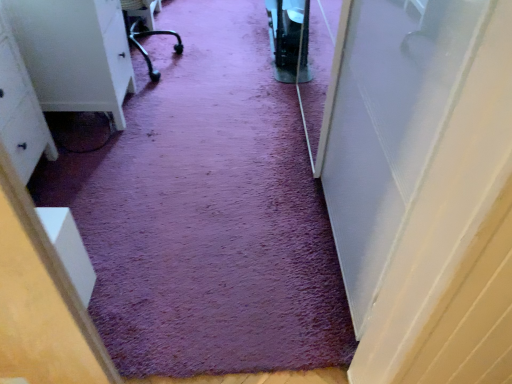
Question: From the image's perspective, relative to white matte dresser at left, is purple carpet at center above or below?

Choices:
 (A) below
 (B) above

Answer: (B)

Question: Would you say purple carpet at center is to the left or to the right of white matte dresser at left in the picture?

Choices:
 (A) right
 (B) left

Answer: (A)

Question: In the image, is purple carpet at center positioned in front of or behind white matte dresser at left?

Choices:
 (A) front
 (B) behind

Answer: (B)

Question: In the image, is white matte dresser at left positioned in front of or behind purple carpet at center?

Choices:
 (A) behind
 (B) front

Answer: (B)

Question: Considering the positions of white matte dresser at left and purple carpet at center in the image, is white matte dresser at left wider or thinner than purple carpet at center?

Choices:
 (A) thin
 (B) wide

Answer: (A)

Question: Is white matte dresser at left situated inside purple carpet at center or outside?

Choices:
 (A) inside
 (B) outside

Answer: (B)

Question: Is white matte dresser at left to the left or to the right of purple carpet at center in the image?

Choices:
 (A) right
 (B) left

Answer: (B)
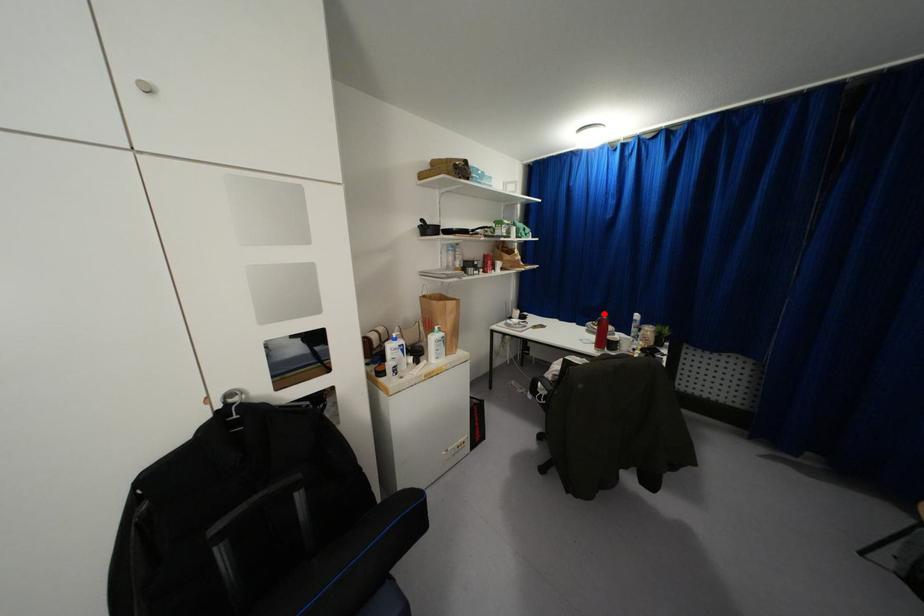
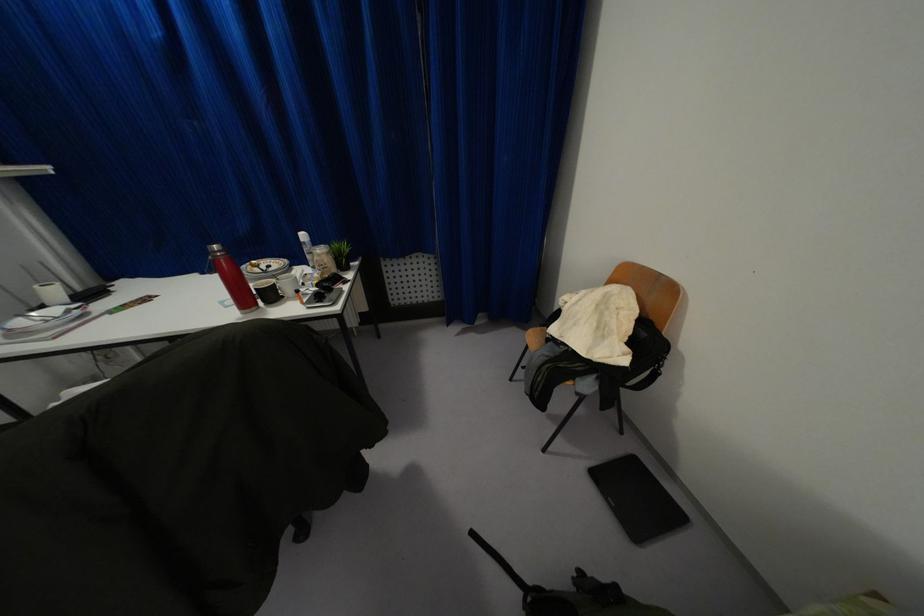
Locate, in the second image, the point that corresponds to the highlighted location in the first image.

(214, 246)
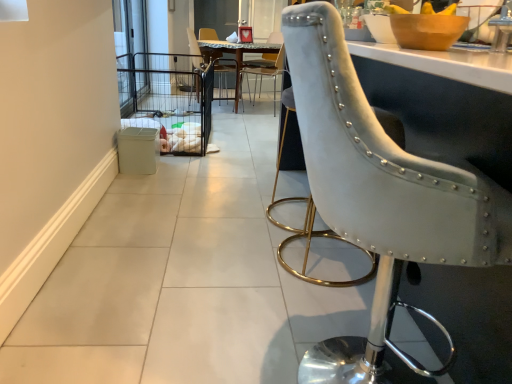
You are a GUI agent. You are given a task and a screenshot of the screen. Output one action in this format:
    pyautogui.click(x=<x>, y=<y>)
    Task: Click on the vacant area that is situated to the right of white plastic trash bin at lower left
    The height and width of the screenshot is (384, 512).
    Given the screenshot: What is the action you would take?
    pyautogui.click(x=175, y=162)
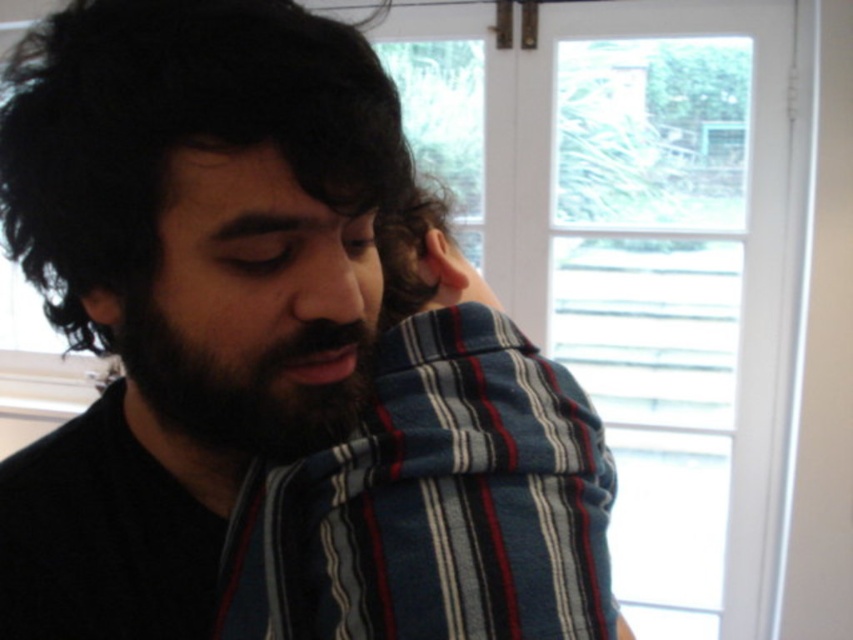
You are an artist trying to sketch this person. The dark curly hair at upper left is at point [175,129]. Where should you start drawing the dark curly hair at upper left on your canvas?

The dark curly hair at upper left is located at point [175,129], so you should start drawing the dark curly hair at upper left at that coordinate on your canvas.

From the picture: You are an artist trying to sketch this person. Which object is larger in size between the dark curly hair at upper left and the dark brown fuzzy beard at center?

The dark curly hair at upper left is bigger than the dark brown fuzzy beard at center.

You are an artist trying to sketch this person. You need to determine the spatial relationship between the dark curly hair at upper left and the dark brown fuzzy beard at center. Which object is positioned higher in the image?

The dark curly hair at upper left is positioned higher than the dark brown fuzzy beard at center because it is located above it.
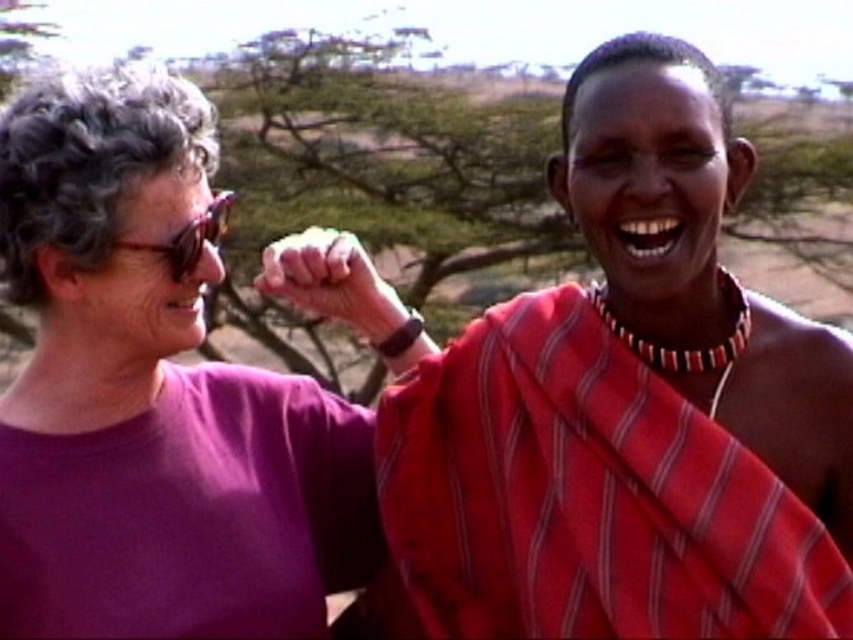
You are organizing a small outdoor event and need to know which item takes up more space between the red striped cloth at center and the purple matte shirt at left. Which one should you consider for storage?

The purple matte shirt at left occupies more space than the red striped cloth at center, so you should consider storing the purple matte shirt at left first.

Consider the image. You are a photographer trying to capture a photo of the two individuals in the scene. The red striped cloth at center is blocking part of the background. To ensure the background is fully visible, should you move the camera to the left or right?

The red striped cloth at center is located at point (630, 406), so moving the camera to the right would shift the view away from the cloth, allowing the background to become more visible.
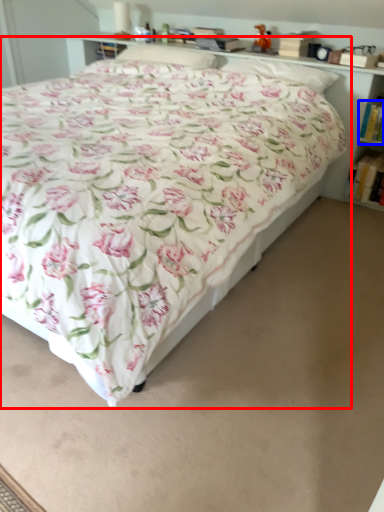
Question: Which of the following is the closest to the observer, bed (highlighted by a red box) or book (highlighted by a blue box)?

Choices:
 (A) bed
 (B) book

Answer: (A)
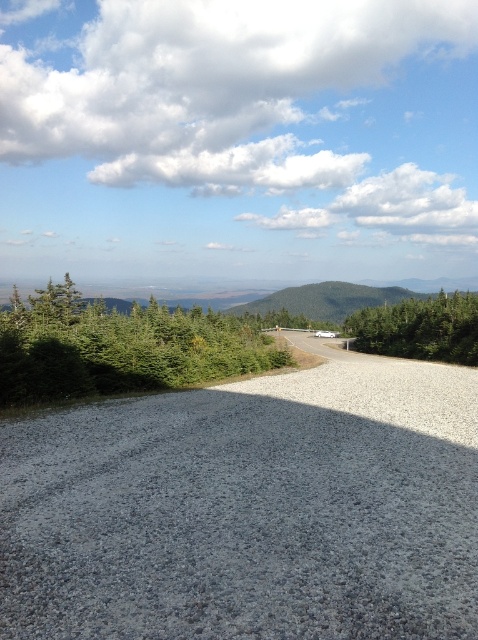
Identify the location of gray gravel road at center. (249, 508).

Does gray gravel road at center have a greater height compared to green grassy hill at center?

In fact, gray gravel road at center may be shorter than green grassy hill at center.

Does point (451, 484) lie in front of point (334, 321)?

Yes, point (451, 484) is in front of point (334, 321).

The height and width of the screenshot is (640, 478). Find the location of `gray gravel road at center`. gray gravel road at center is located at coordinates (249, 508).

At what (x,y) coordinates should I click in order to perform the action: click on green textured tree at left. Please return your answer as a coordinate pair (x, y). Looking at the image, I should click on (119, 346).

Describe the element at coordinates (119, 346) in the screenshot. I see `green textured tree at left` at that location.

Identify the location of green textured tree at left. (119, 346).

In order to click on green textured tree at left in this screenshot , I will do `click(119, 346)`.

In the scene shown: Is green textured tree at right closer to the viewer compared to green grassy hill at center?

Yes, green textured tree at right is in front of green grassy hill at center.

Is green textured tree at right below green grassy hill at center?

Yes.

You are a GUI agent. You are given a task and a screenshot of the screen. Output one action in this format:
    pyautogui.click(x=<x>, y=<y>)
    Task: Click on the green textured tree at right
    
    Given the screenshot: What is the action you would take?
    pyautogui.click(x=420, y=328)

The image size is (478, 640). Identify the location of green textured tree at right. (420, 328).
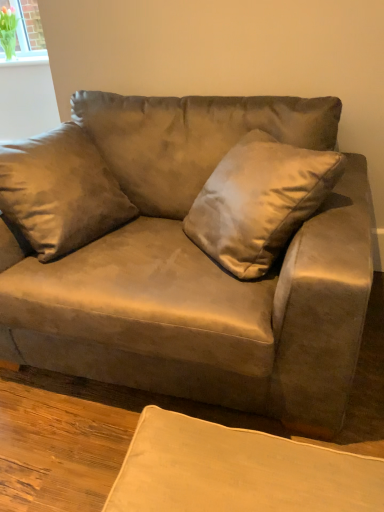
Question: Could suede couch at center be considered to be inside satin gold pillow at center?

Choices:
 (A) no
 (B) yes

Answer: (A)

Question: Is satin gold pillow at center touching suede couch at center?

Choices:
 (A) no
 (B) yes

Answer: (A)

Question: Is satin gold pillow at center closer to the viewer compared to suede couch at center?

Choices:
 (A) yes
 (B) no

Answer: (B)

Question: Considering the relative sizes of satin gold pillow at center and suede couch at center in the image provided, is satin gold pillow at center bigger than suede couch at center?

Choices:
 (A) no
 (B) yes

Answer: (A)

Question: Is satin gold pillow at center aimed at suede couch at center?

Choices:
 (A) yes
 (B) no

Answer: (A)

Question: In the image, is suede couch at center positioned in front of or behind clear glass vase at upper left?

Choices:
 (A) front
 (B) behind

Answer: (A)

Question: Looking at their shapes, would you say suede couch at center is wider or thinner than clear glass vase at upper left?

Choices:
 (A) wide
 (B) thin

Answer: (A)

Question: From the image's perspective, is suede couch at center located above or below clear glass vase at upper left?

Choices:
 (A) above
 (B) below

Answer: (B)

Question: Is suede couch at center taller or shorter than clear glass vase at upper left?

Choices:
 (A) short
 (B) tall

Answer: (B)

Question: From a real-world perspective, relative to suede couch at center, is satin gold pillow at center vertically above or below?

Choices:
 (A) above
 (B) below

Answer: (A)

Question: Would you say satin gold pillow at center is to the left or to the right of suede couch at center in the picture?

Choices:
 (A) right
 (B) left

Answer: (A)

Question: Which is correct: satin gold pillow at center is inside suede couch at center, or outside of it?

Choices:
 (A) inside
 (B) outside

Answer: (A)

Question: From the image's perspective, relative to suede couch at center, is satin gold pillow at center above or below?

Choices:
 (A) below
 (B) above

Answer: (B)

Question: Relative to satin gold pillow at center, is clear glass vase at upper left in front or behind?

Choices:
 (A) behind
 (B) front

Answer: (A)

Question: From the image's perspective, is clear glass vase at upper left positioned above or below satin gold pillow at center?

Choices:
 (A) above
 (B) below

Answer: (A)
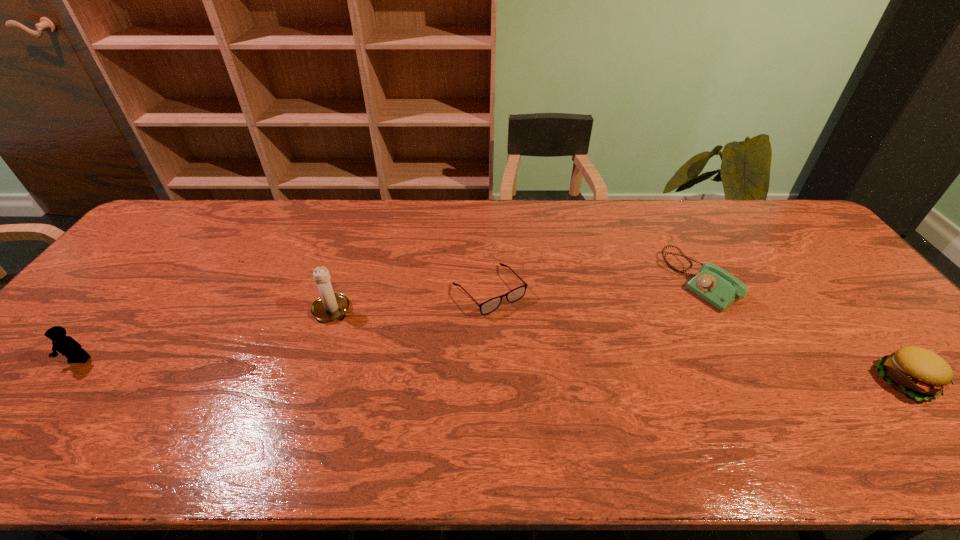
Image resolution: width=960 pixels, height=540 pixels. Identify the location of vacant space on the desktop that is between the fourth shortest object and the hamburger and is positioned on the front-facing side of the shortest object. (563, 372).

Locate an element on the screen. free space on the desktop that is between the Lego and the hamburger and is positioned on the handle side of the fourth object from right to left is located at coordinates (427, 369).

Identify the location of vacant space on the desktop that is between the Lego and the rightmost object and is positioned on the dial of the fourth tallest object. This screenshot has width=960, height=540. click(x=551, y=372).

--------------------------------

_Work order_
Count the lines of the records that contain the word "striped", and give only that number.

_Task output_
4